▶ _DATA RECORDS_
# # #

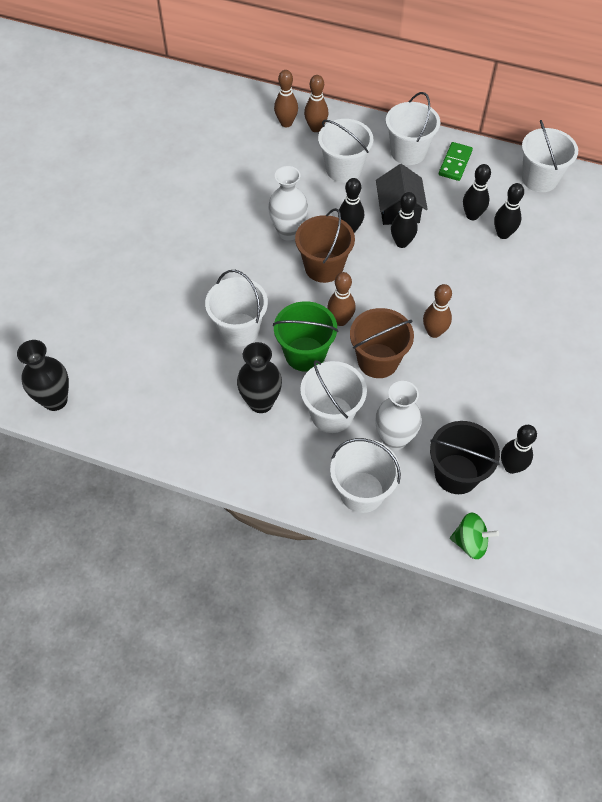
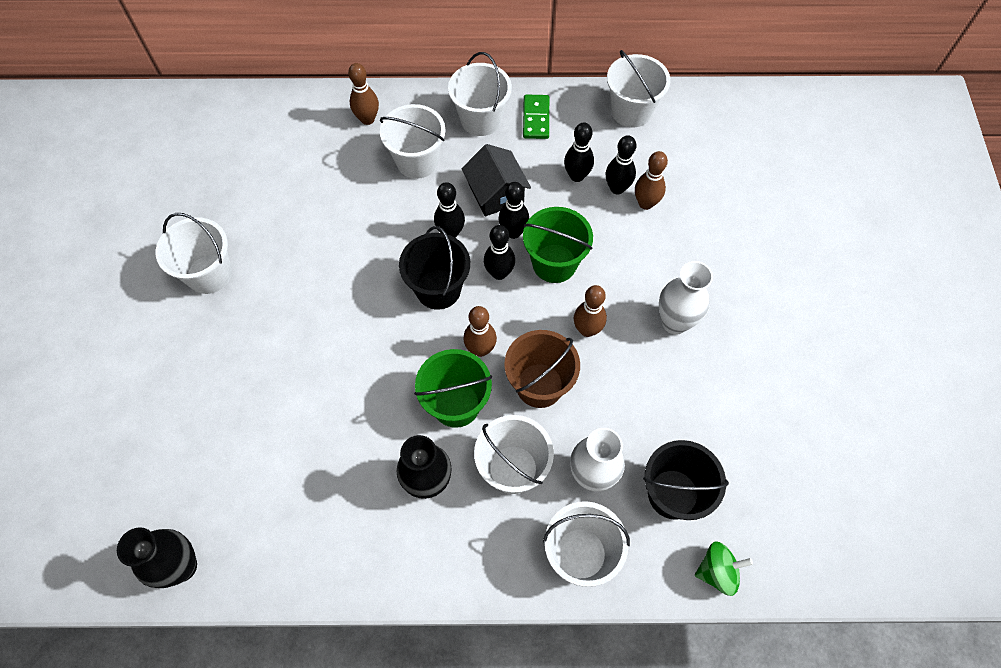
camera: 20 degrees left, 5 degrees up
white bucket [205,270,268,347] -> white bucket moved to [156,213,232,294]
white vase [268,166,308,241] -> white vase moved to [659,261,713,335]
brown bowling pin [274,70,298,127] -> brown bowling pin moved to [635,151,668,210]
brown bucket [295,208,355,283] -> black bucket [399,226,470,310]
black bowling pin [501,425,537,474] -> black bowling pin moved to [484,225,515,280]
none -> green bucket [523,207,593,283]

# # #

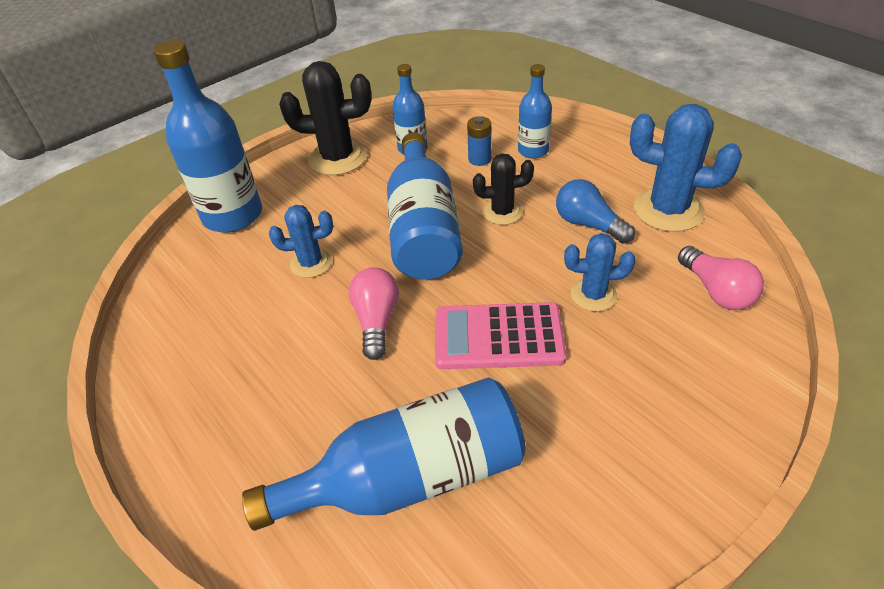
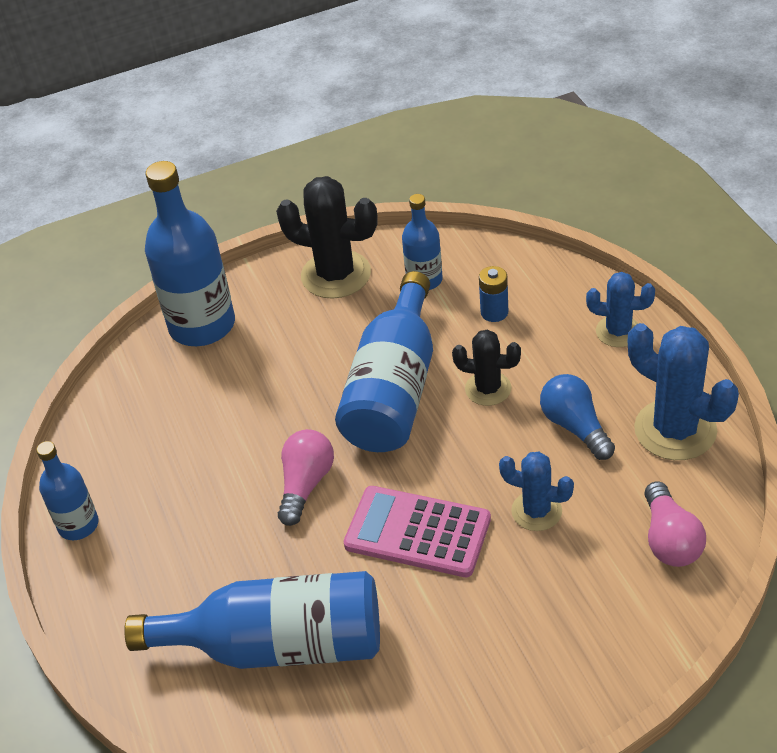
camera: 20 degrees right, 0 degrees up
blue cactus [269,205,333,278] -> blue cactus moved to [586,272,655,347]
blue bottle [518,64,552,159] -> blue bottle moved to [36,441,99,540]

# # #

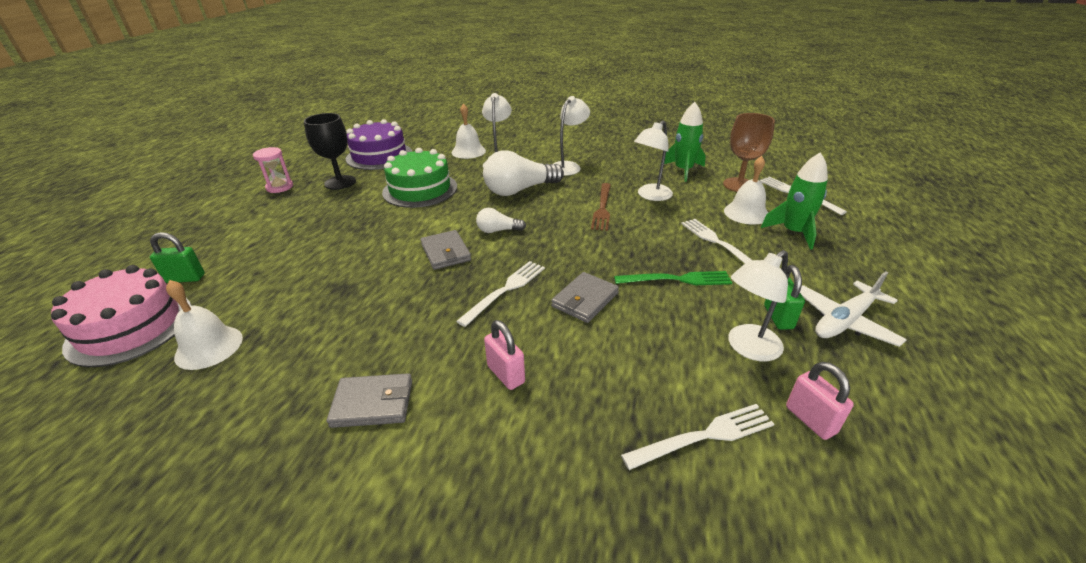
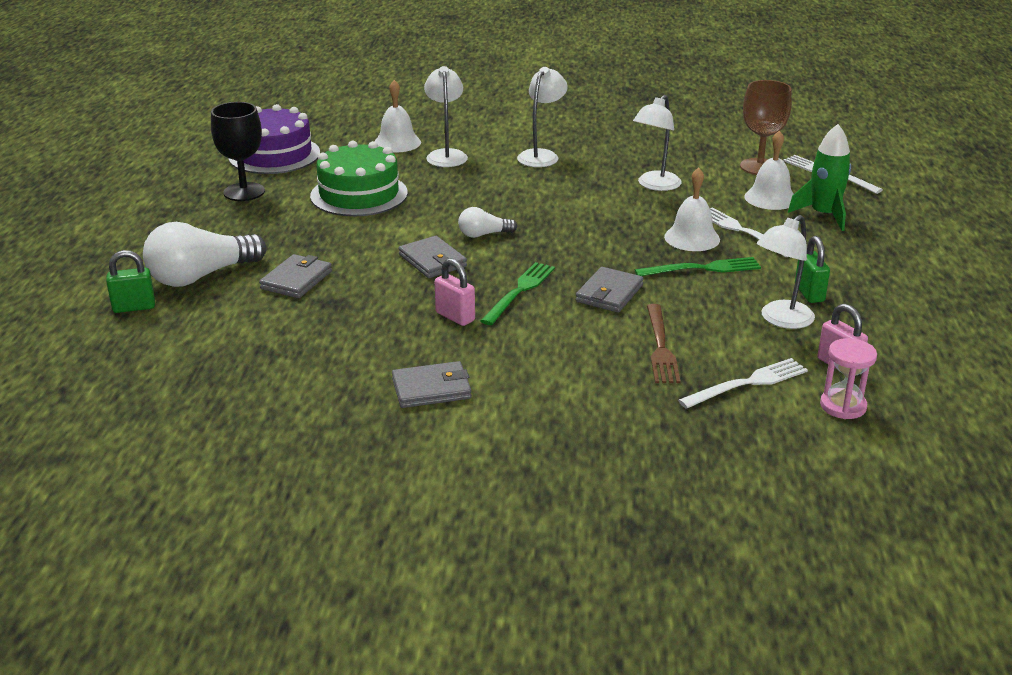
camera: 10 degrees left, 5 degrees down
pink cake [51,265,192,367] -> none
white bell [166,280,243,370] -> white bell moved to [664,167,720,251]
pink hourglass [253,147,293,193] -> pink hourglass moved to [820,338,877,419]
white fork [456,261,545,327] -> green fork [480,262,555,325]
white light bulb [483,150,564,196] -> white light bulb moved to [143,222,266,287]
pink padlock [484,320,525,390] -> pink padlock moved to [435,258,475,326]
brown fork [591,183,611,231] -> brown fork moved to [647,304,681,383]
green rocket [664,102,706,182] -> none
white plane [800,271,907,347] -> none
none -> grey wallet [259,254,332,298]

# # #

▶ _TASK DIRECTIONS_
Using the data above, transcribe the lines that run from the line with "camera: 20 degrees left, 5 degrees up" to the line with "none -> green bucket [523,207,593,283]", both ends kept, and output nothing else.

▶ _RESULT_
camera: 20 degrees left, 5 degrees up
white bucket [205,270,268,347] -> white bucket moved to [156,213,232,294]
white vase [268,166,308,241] -> white vase moved to [659,261,713,335]
brown bowling pin [274,70,298,127] -> brown bowling pin moved to [635,151,668,210]
brown bucket [295,208,355,283] -> black bucket [399,226,470,310]
black bowling pin [501,425,537,474] -> black bowling pin moved to [484,225,515,280]
none -> green bucket [523,207,593,283]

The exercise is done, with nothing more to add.